### What you will do
Below are records; extract exactly the lines from the one with "D6: diode (A COM, K J2/1) -> none" through the final line, including both, but drop the pictures.

### Data to process

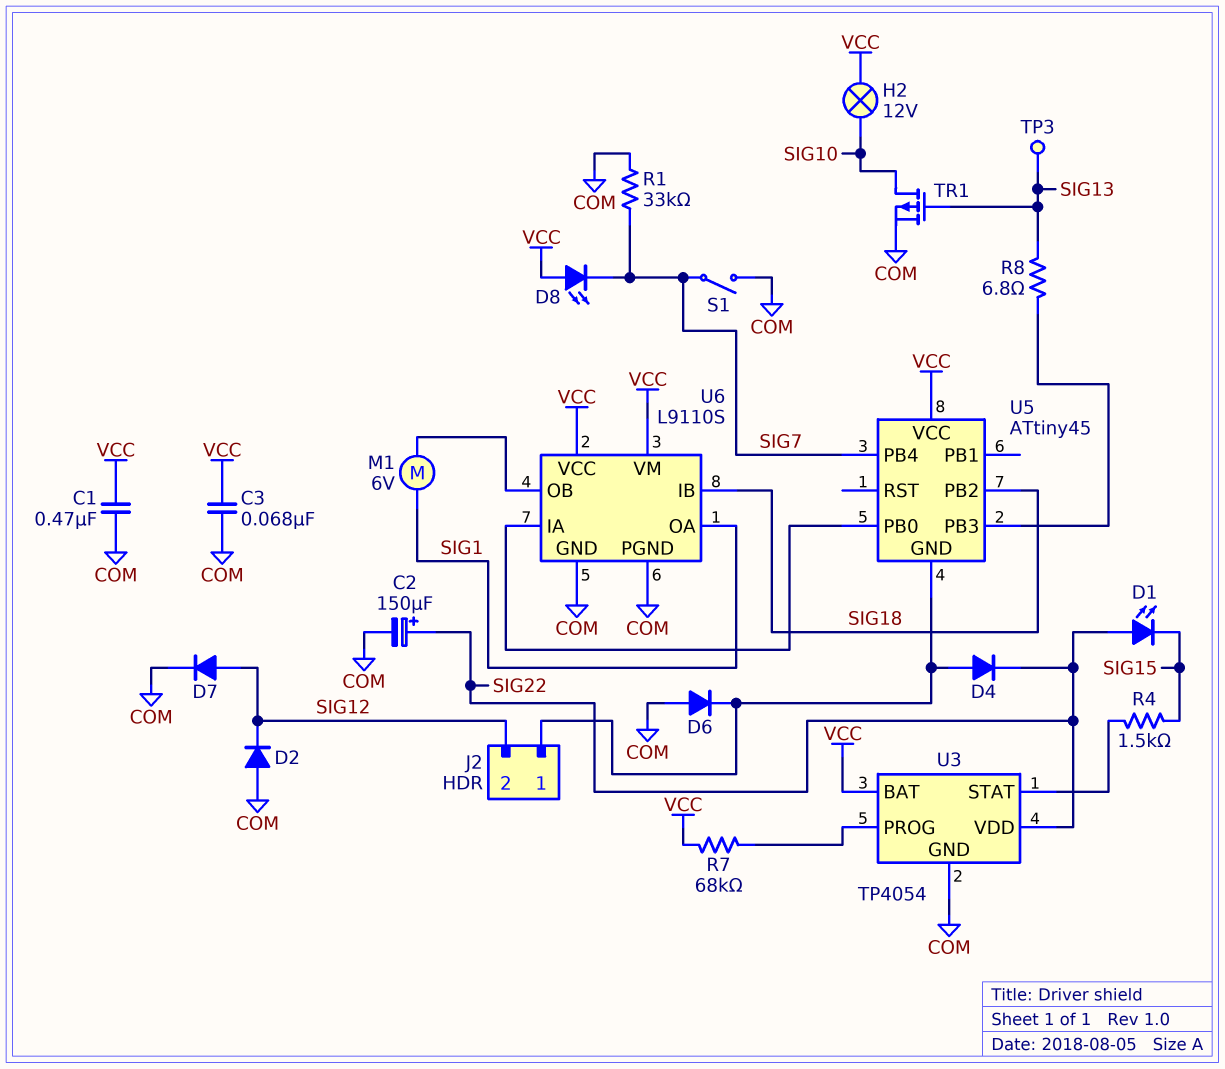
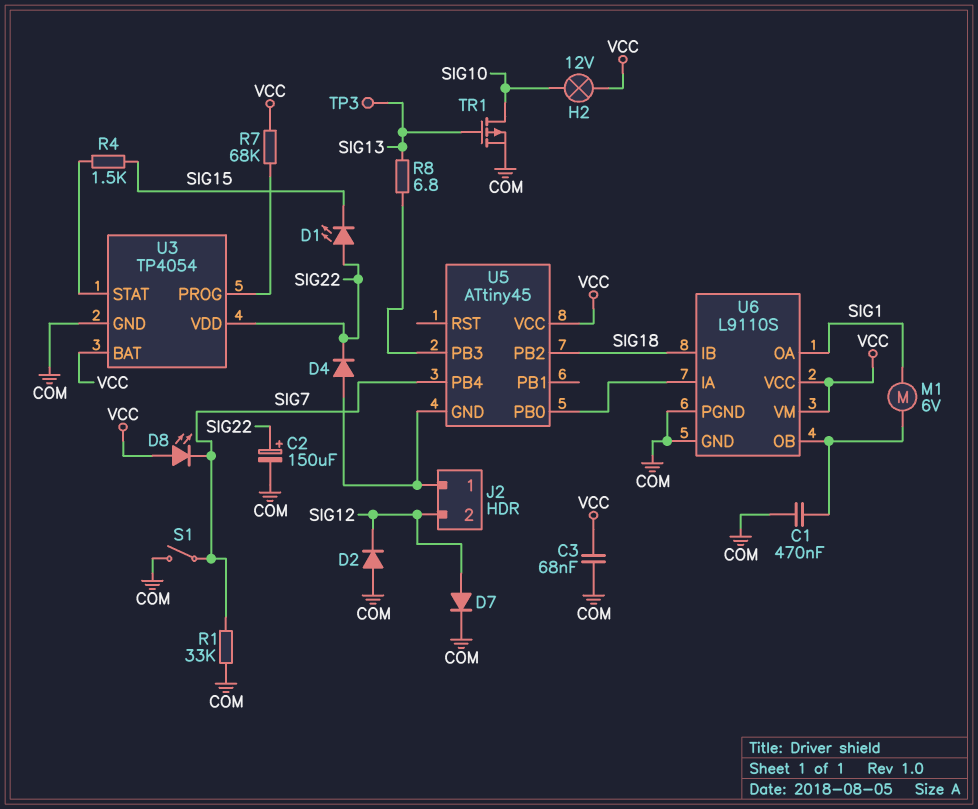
C1: 470nF (COM, VCC) -> 470nF (COM, U6/OB)
D6: diode (A COM, K J2/1) -> none

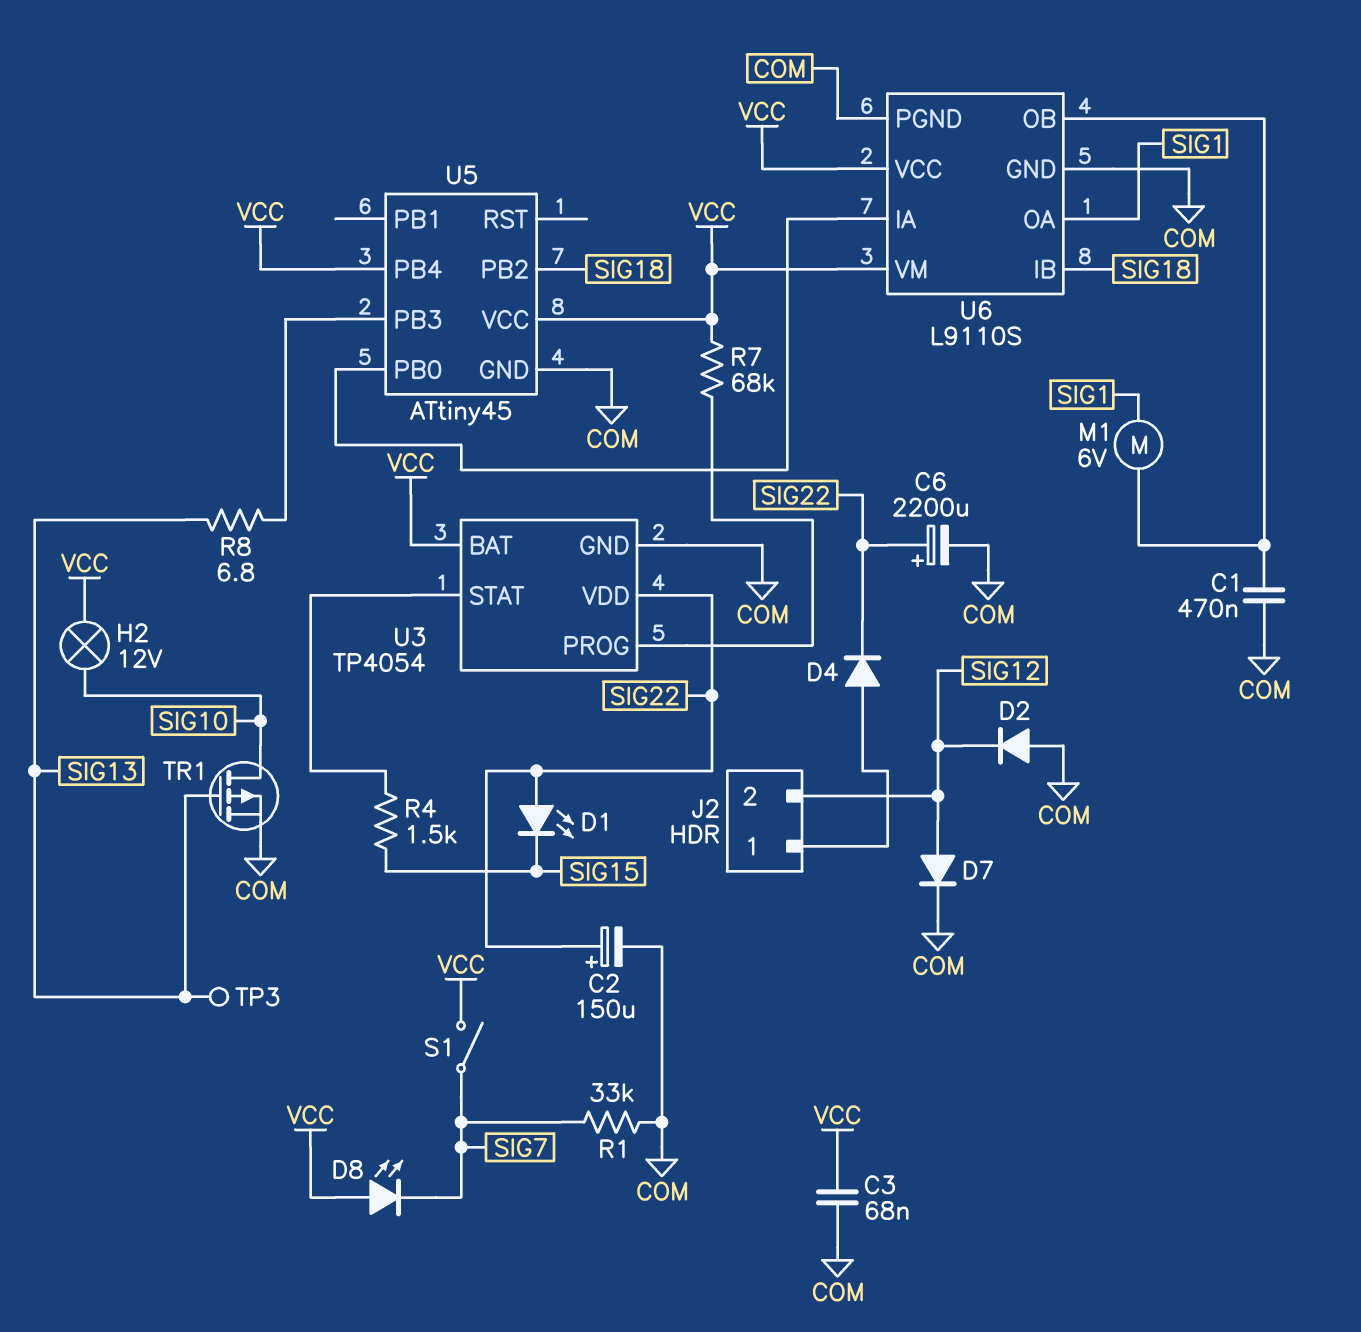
C6: none -> 2200uF (plus SIG22, minus COM)
S1: switch (COM, SIG7) -> switch (SIG7, VCC)
U5 pin GND: J2/1 -> COM
U5 pin PB4: SIG7 -> VCC

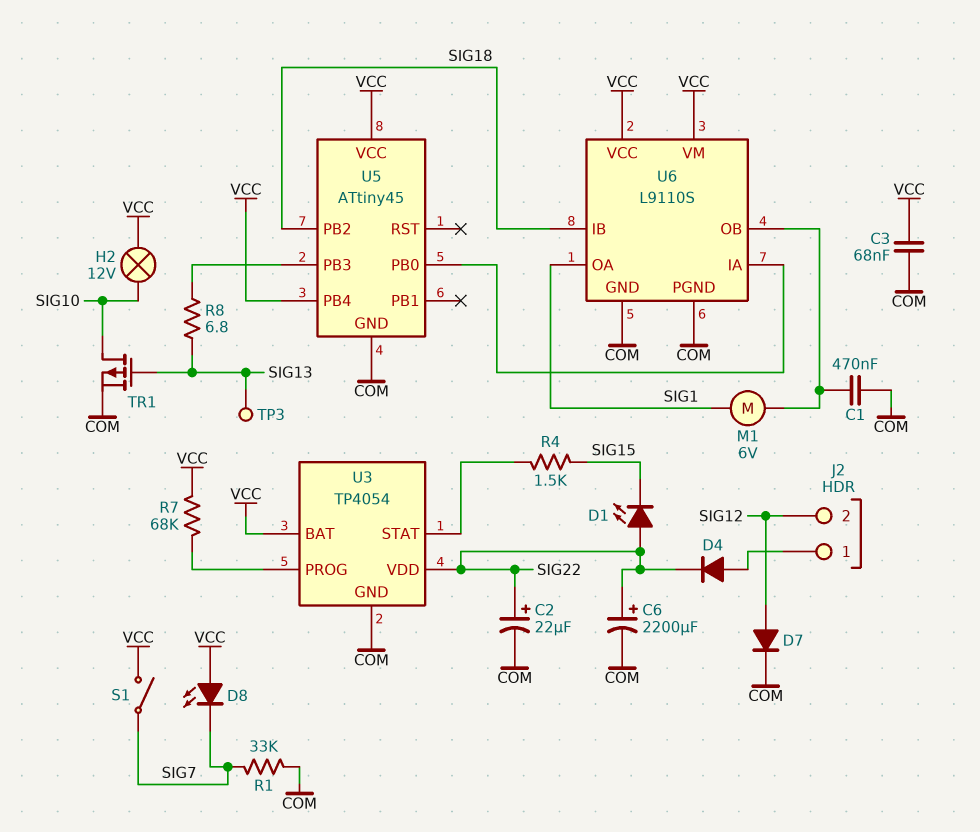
C2: 150uF (plus SIG22, minus COM) -> 22uF (plus SIG22, minus COM)
D2: diode (A COM, K SIG12) -> none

### Output
D6: diode (A COM, K J2/1) -> none

C6: none -> 2200uF (plus SIG22, minus COM)
S1: switch (COM, SIG7) -> switch (SIG7, VCC)
U5 pin GND: J2/1 -> COM
U5 pin PB4: SIG7 -> VCC

C2: 150uF (plus SIG22, minus COM) -> 22uF (plus SIG22, minus COM)
D2: diode (A COM, K SIG12) -> none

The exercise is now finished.